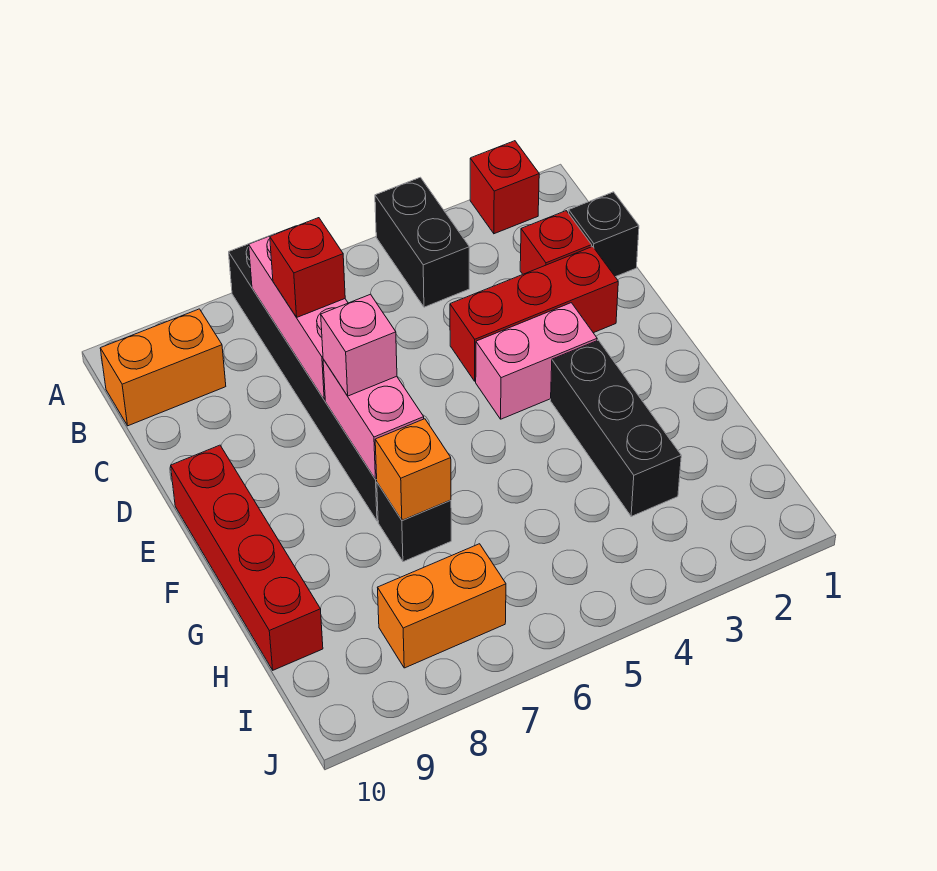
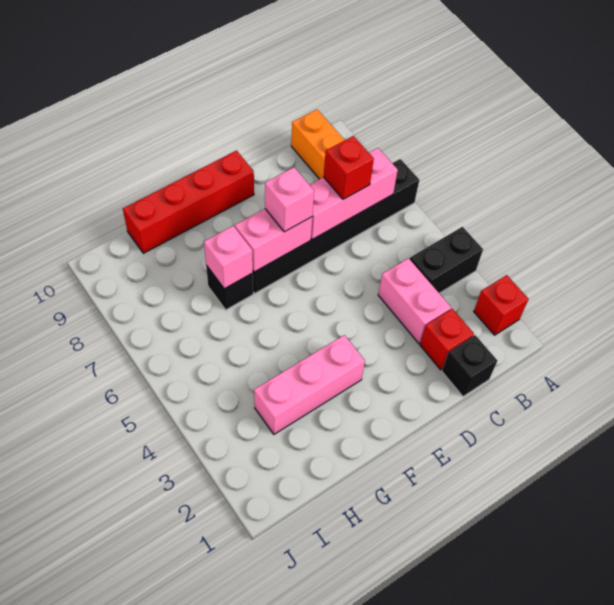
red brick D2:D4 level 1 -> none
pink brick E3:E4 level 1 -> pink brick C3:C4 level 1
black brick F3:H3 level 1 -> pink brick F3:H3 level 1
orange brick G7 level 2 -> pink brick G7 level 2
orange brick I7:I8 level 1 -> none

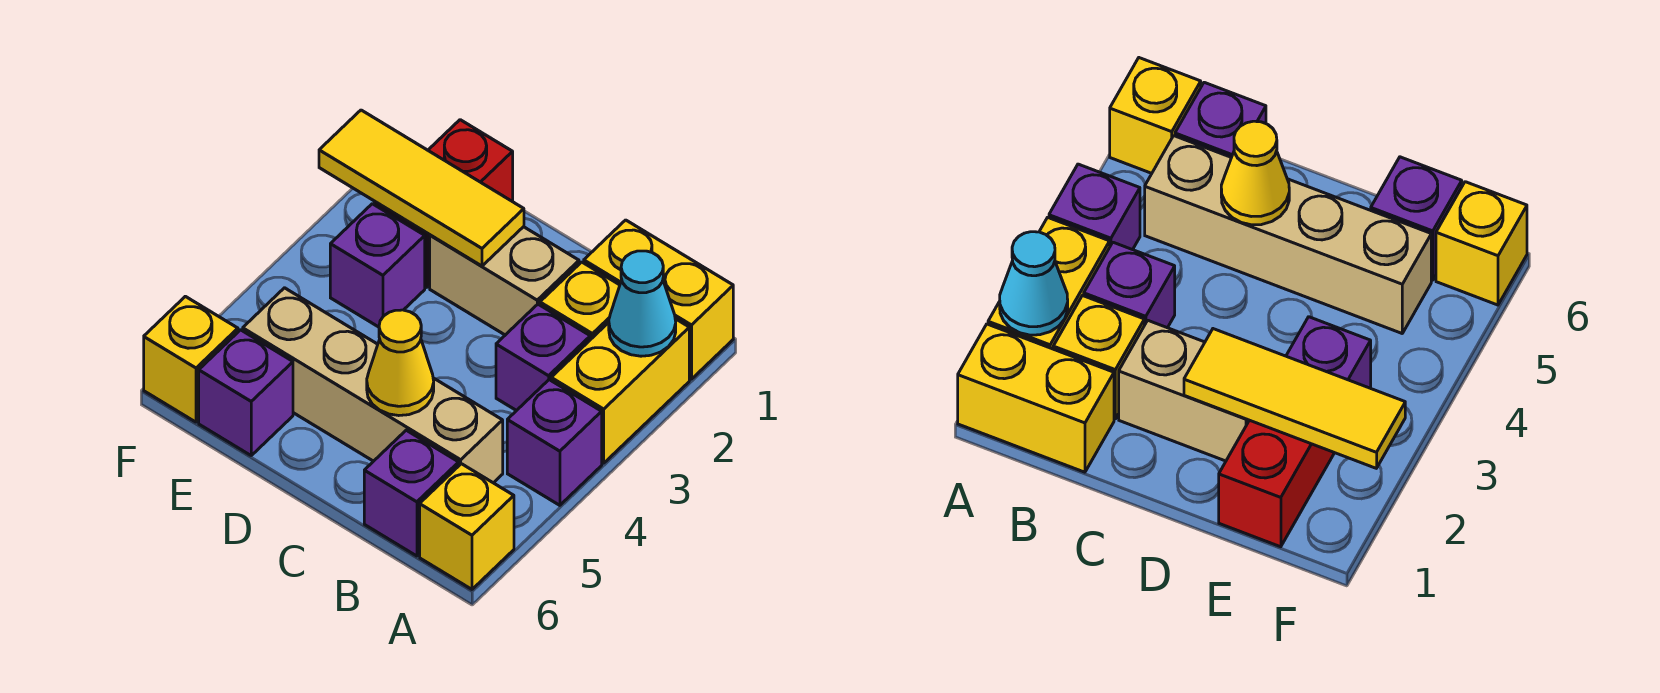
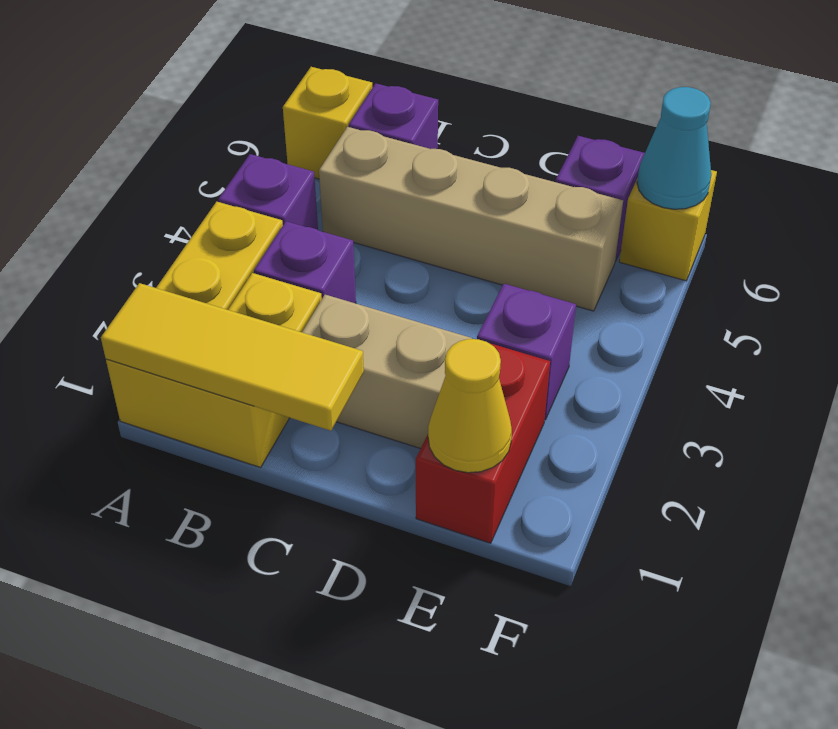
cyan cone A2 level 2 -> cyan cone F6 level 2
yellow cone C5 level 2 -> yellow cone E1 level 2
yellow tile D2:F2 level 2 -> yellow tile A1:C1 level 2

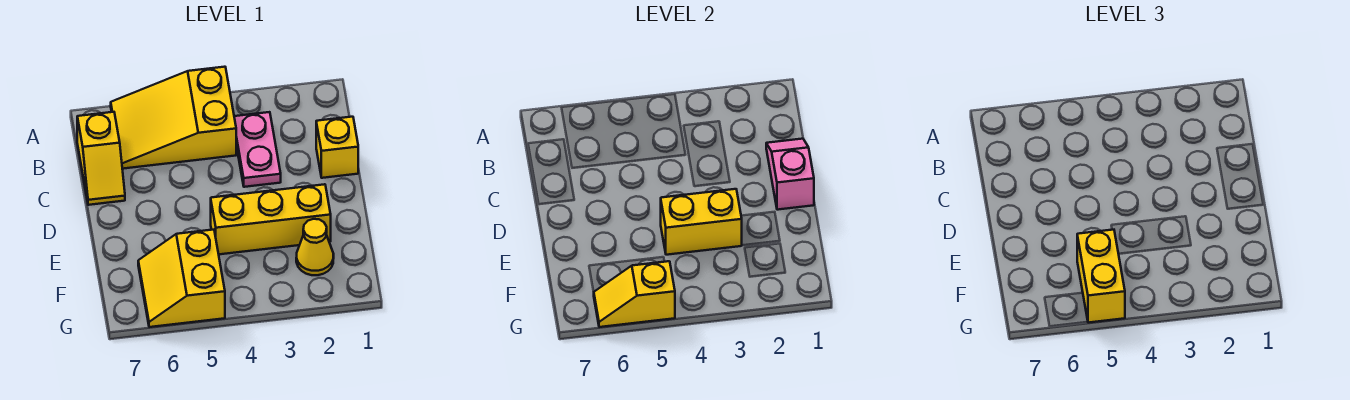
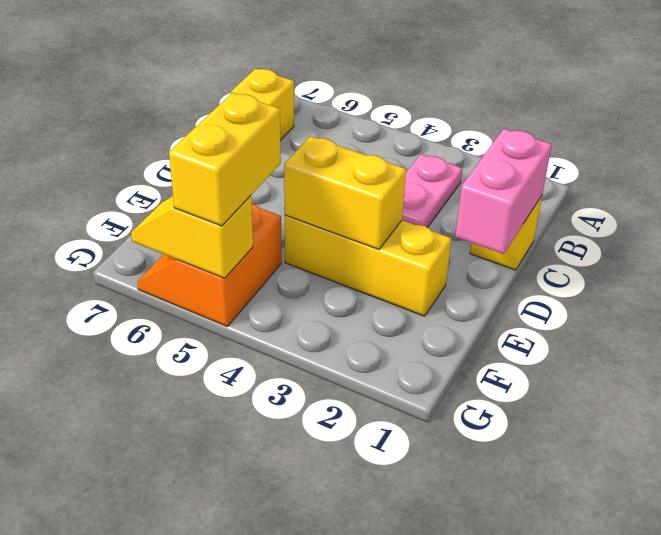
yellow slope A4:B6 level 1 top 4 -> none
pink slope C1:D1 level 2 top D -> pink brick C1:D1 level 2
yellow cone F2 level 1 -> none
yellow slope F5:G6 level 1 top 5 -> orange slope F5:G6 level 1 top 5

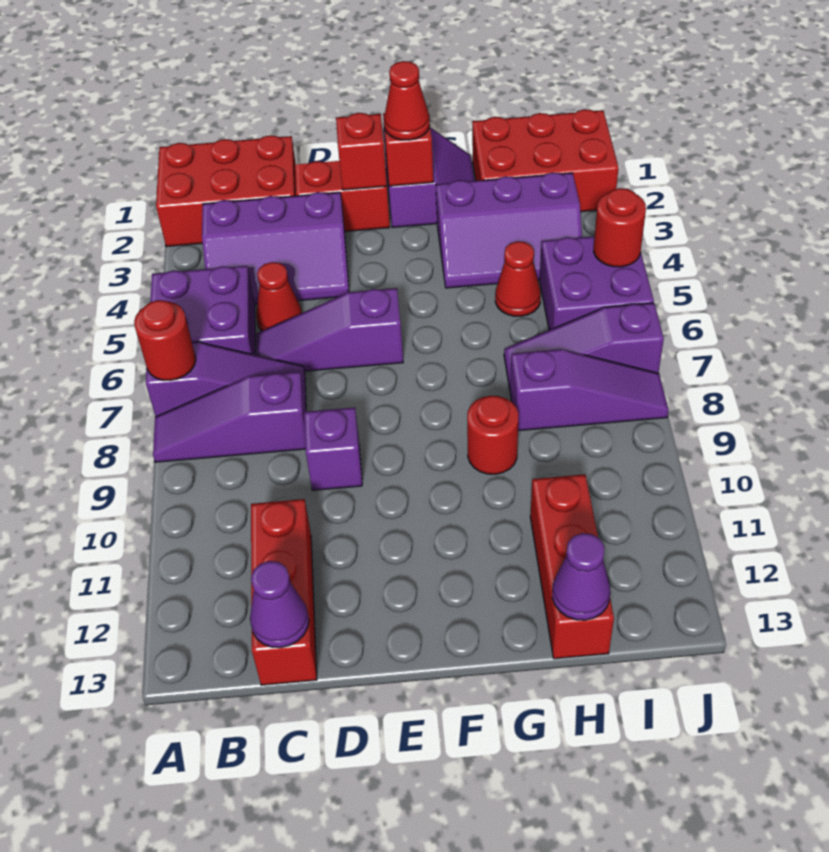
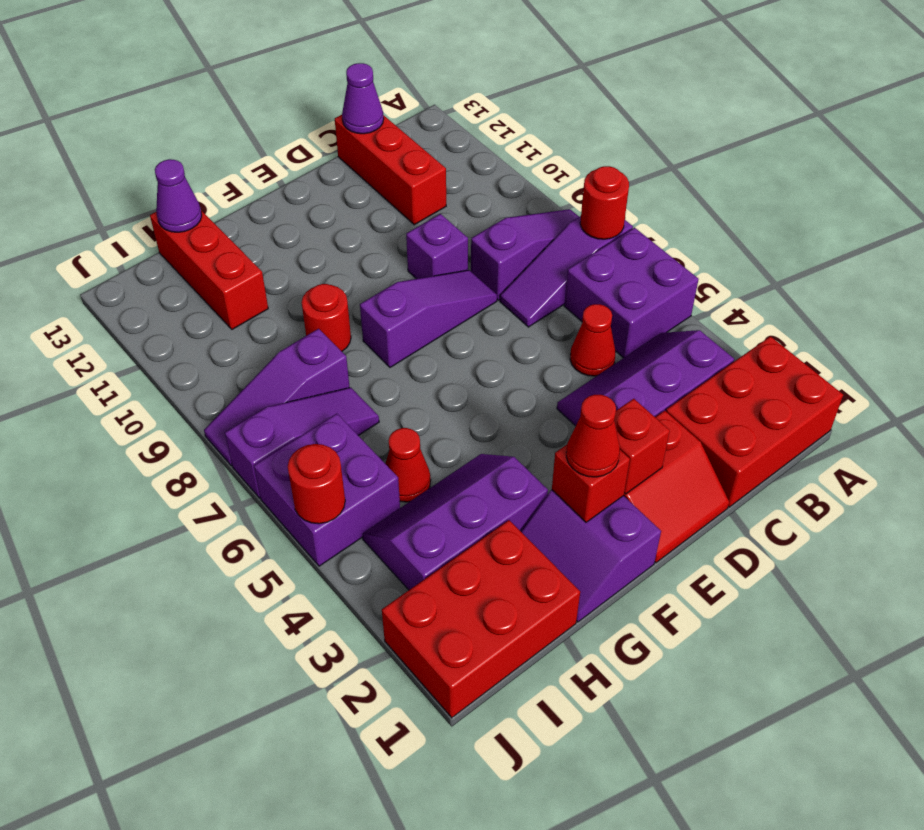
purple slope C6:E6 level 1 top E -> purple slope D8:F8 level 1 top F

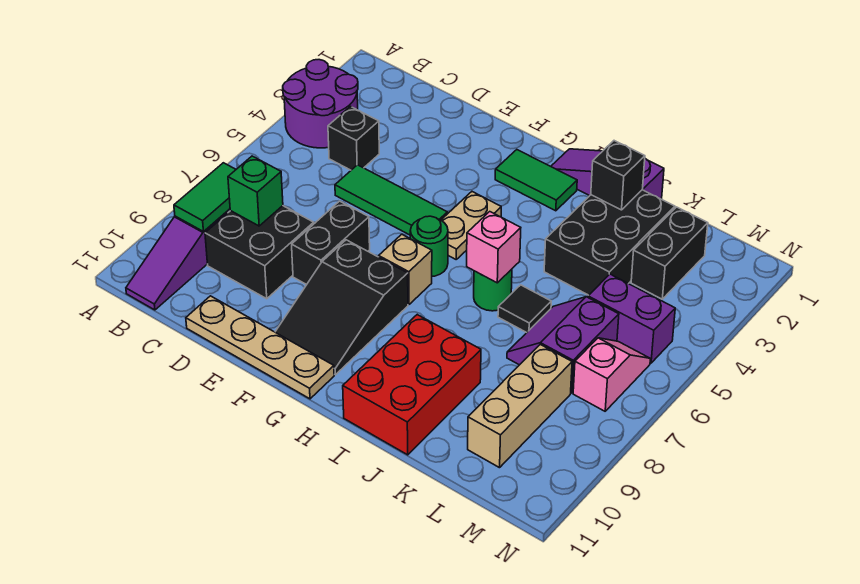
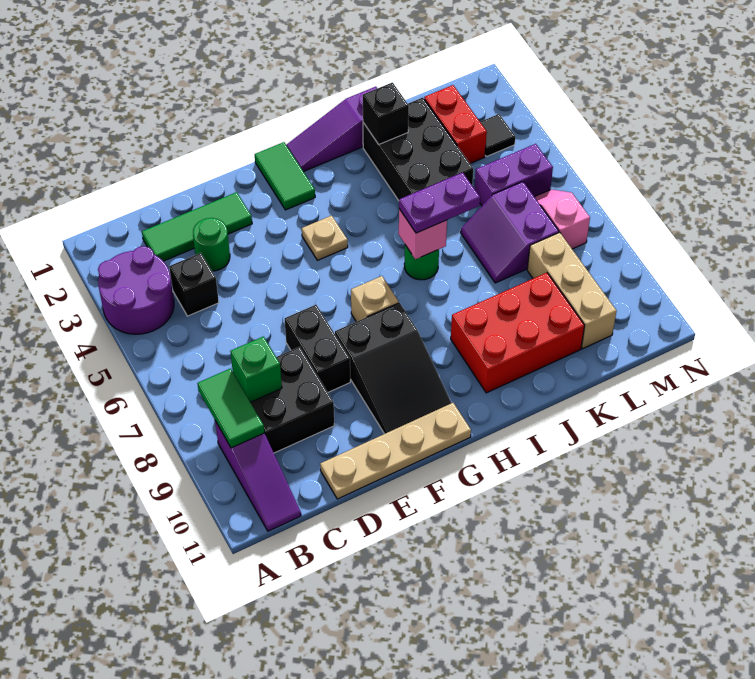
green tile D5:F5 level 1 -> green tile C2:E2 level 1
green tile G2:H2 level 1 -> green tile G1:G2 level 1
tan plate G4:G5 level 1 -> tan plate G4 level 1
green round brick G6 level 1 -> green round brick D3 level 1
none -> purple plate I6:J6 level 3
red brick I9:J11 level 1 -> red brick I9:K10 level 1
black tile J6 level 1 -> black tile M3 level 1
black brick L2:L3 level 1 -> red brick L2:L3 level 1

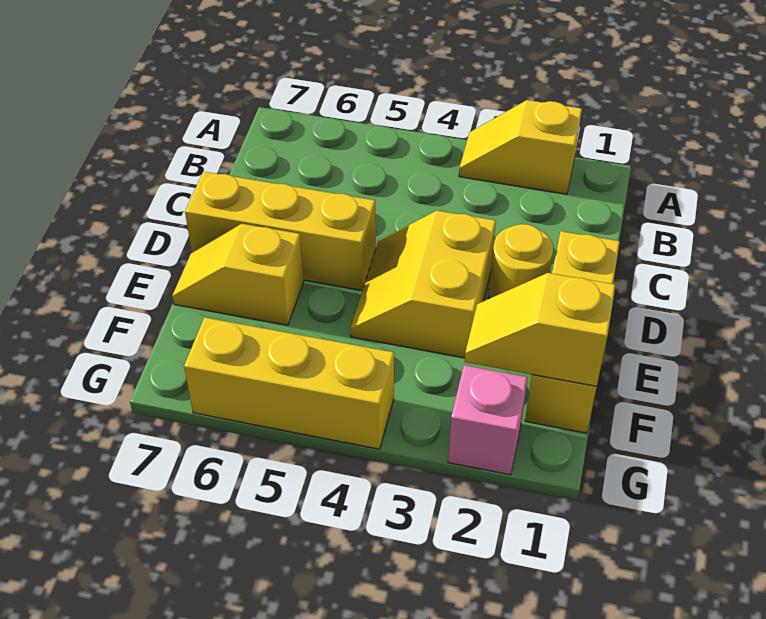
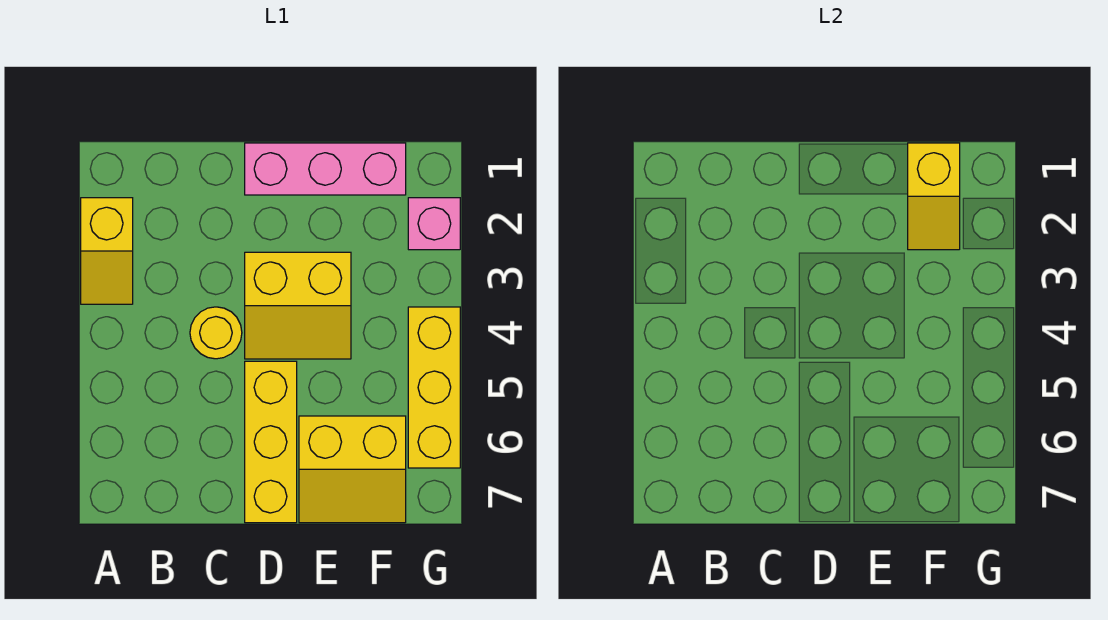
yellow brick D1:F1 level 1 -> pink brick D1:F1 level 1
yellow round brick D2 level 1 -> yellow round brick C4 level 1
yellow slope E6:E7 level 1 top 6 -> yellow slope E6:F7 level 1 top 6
------------------------------------------------------------------------
- _EXERCISE REQUIREMENTS_
An exact copy is needed of every line from the line containing "orange brick I7:I8 level 1 -> none" to the last line of the records; pictures stay out of it.

- _EXERCISE RESPONSE_
orange brick I7:I8 level 1 -> none

cyan cone A2 level 2 -> cyan cone F6 level 2
yellow cone C5 level 2 -> yellow cone E1 level 2
yellow tile D2:F2 level 2 -> yellow tile A1:C1 level 2

yellow slope A4:B6 level 1 top 4 -> none
pink slope C1:D1 level 2 top D -> pink brick C1:D1 level 2
yellow cone F2 level 1 -> none
yellow slope F5:G6 level 1 top 5 -> orange slope F5:G6 level 1 top 5

purple slope C6:E6 level 1 top E -> purple slope D8:F8 level 1 top F

green tile D5:F5 level 1 -> green tile C2:E2 level 1
green tile G2:H2 level 1 -> green tile G1:G2 level 1
tan plate G4:G5 level 1 -> tan plate G4 level 1
green round brick G6 level 1 -> green round brick D3 level 1
none -> purple plate I6:J6 level 3
red brick I9:J11 level 1 -> red brick I9:K10 level 1
black tile J6 level 1 -> black tile M3 level 1
black brick L2:L3 level 1 -> red brick L2:L3 level 1

yellow brick D1:F1 level 1 -> pink brick D1:F1 level 1
yellow round brick D2 level 1 -> yellow round brick C4 level 1
yellow slope E6:E7 level 1 top 6 -> yellow slope E6:F7 level 1 top 6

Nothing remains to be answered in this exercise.